### Description of the task:
What is needed is an exact transcription of the listing, with the images removed.

######

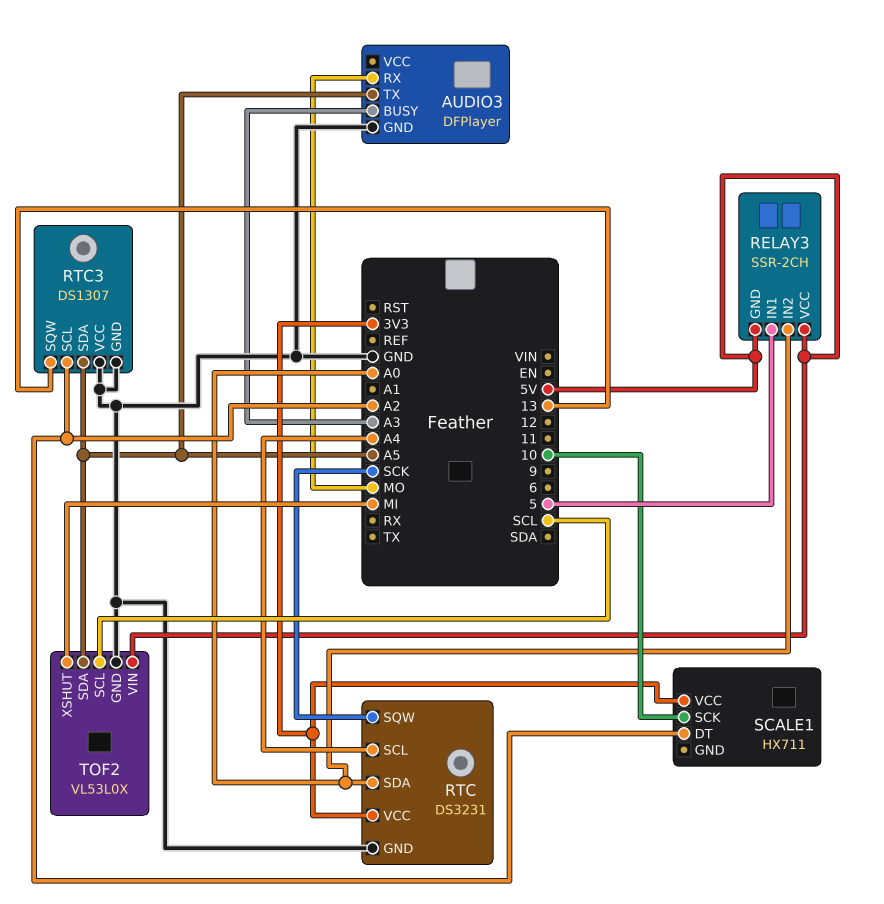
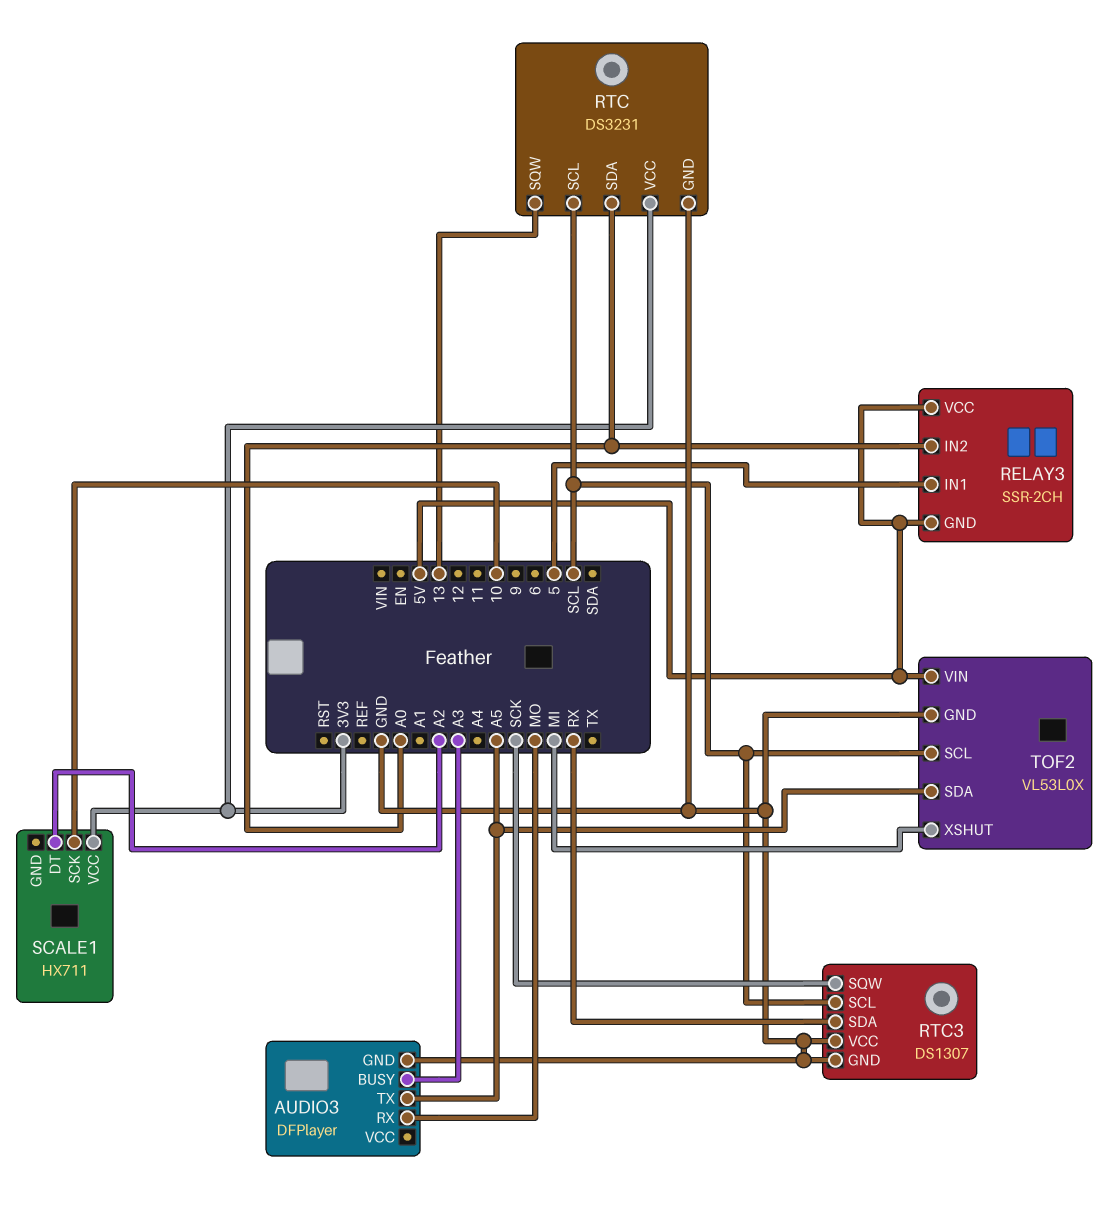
RTC pin SCL: A4 -> SCL
RTC pin SQW: SCK -> 13
RTC3 pin SCL: A2 -> SCL
RTC3 pin SDA: A5 -> RX
RTC3 pin SQW: 13 -> SCK

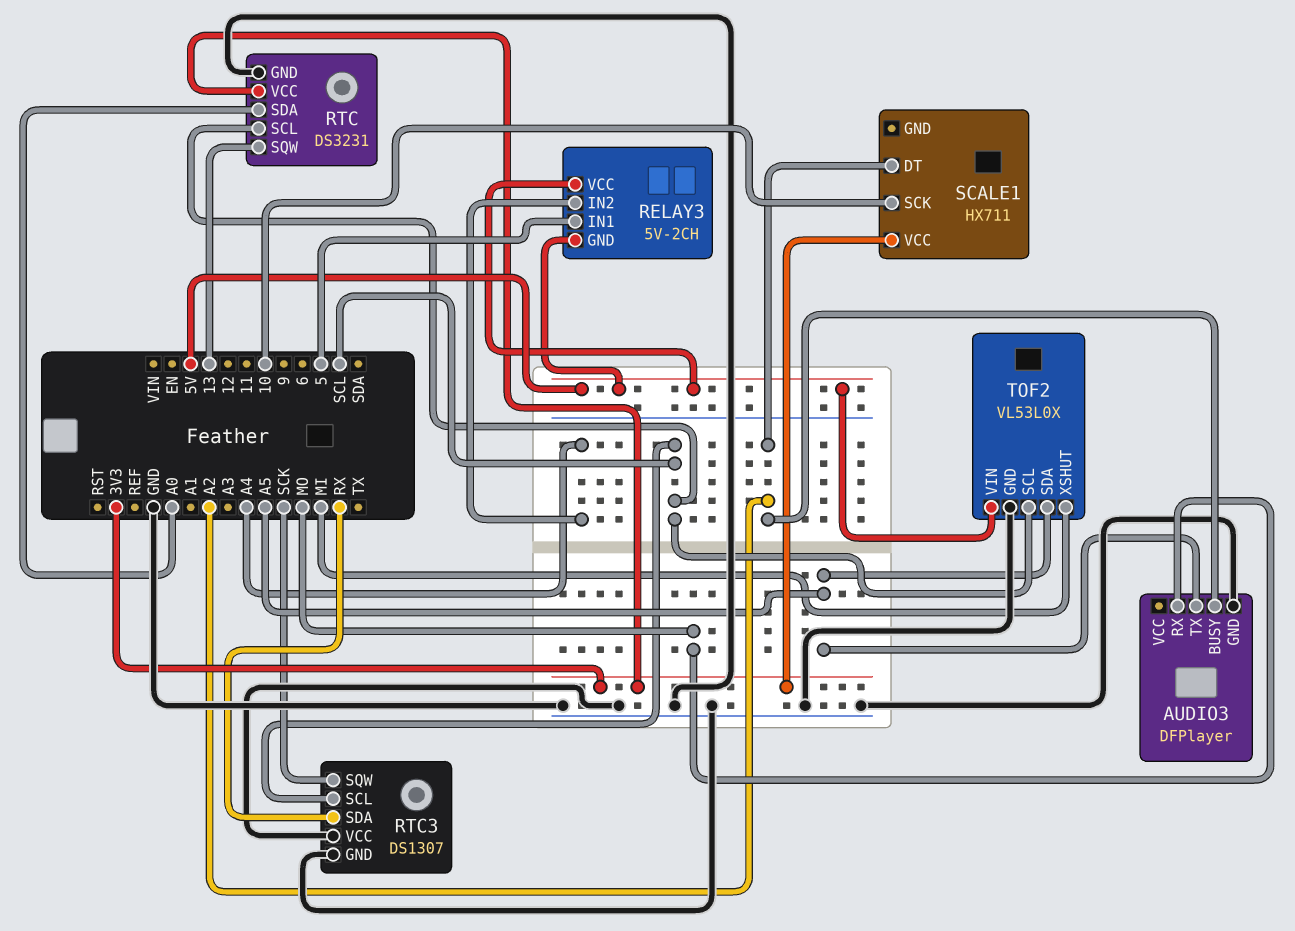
AUDIO3 pin BUSY: A3 -> A2
RELAY3: SSR-2CH -> 5V-2CH
RELAY3 pin IN2: A0 -> A4

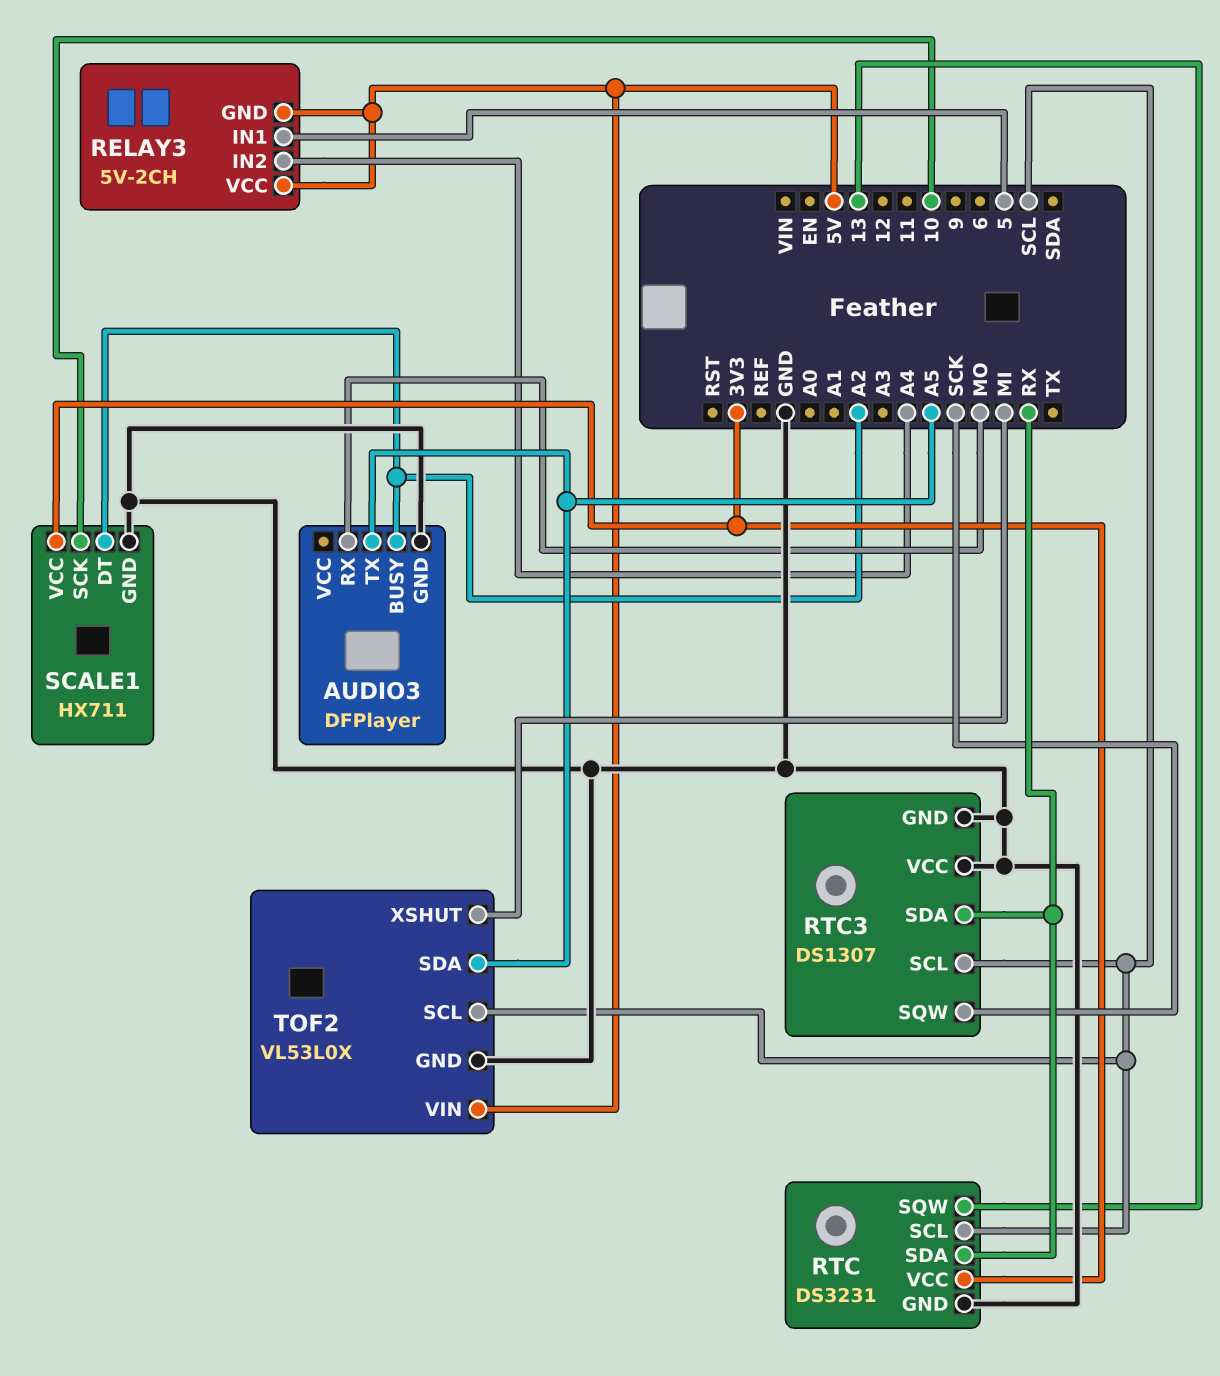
RTC pin SDA: A0 -> RX
SCALE1 pin GND: none -> GND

######

### Exercise output:
RTC pin SCL: A4 -> SCL
RTC pin SQW: SCK -> 13
RTC3 pin SCL: A2 -> SCL
RTC3 pin SDA: A5 -> RX
RTC3 pin SQW: 13 -> SCK

AUDIO3 pin BUSY: A3 -> A2
RELAY3: SSR-2CH -> 5V-2CH
RELAY3 pin IN2: A0 -> A4

RTC pin SDA: A0 -> RX
SCALE1 pin GND: none -> GND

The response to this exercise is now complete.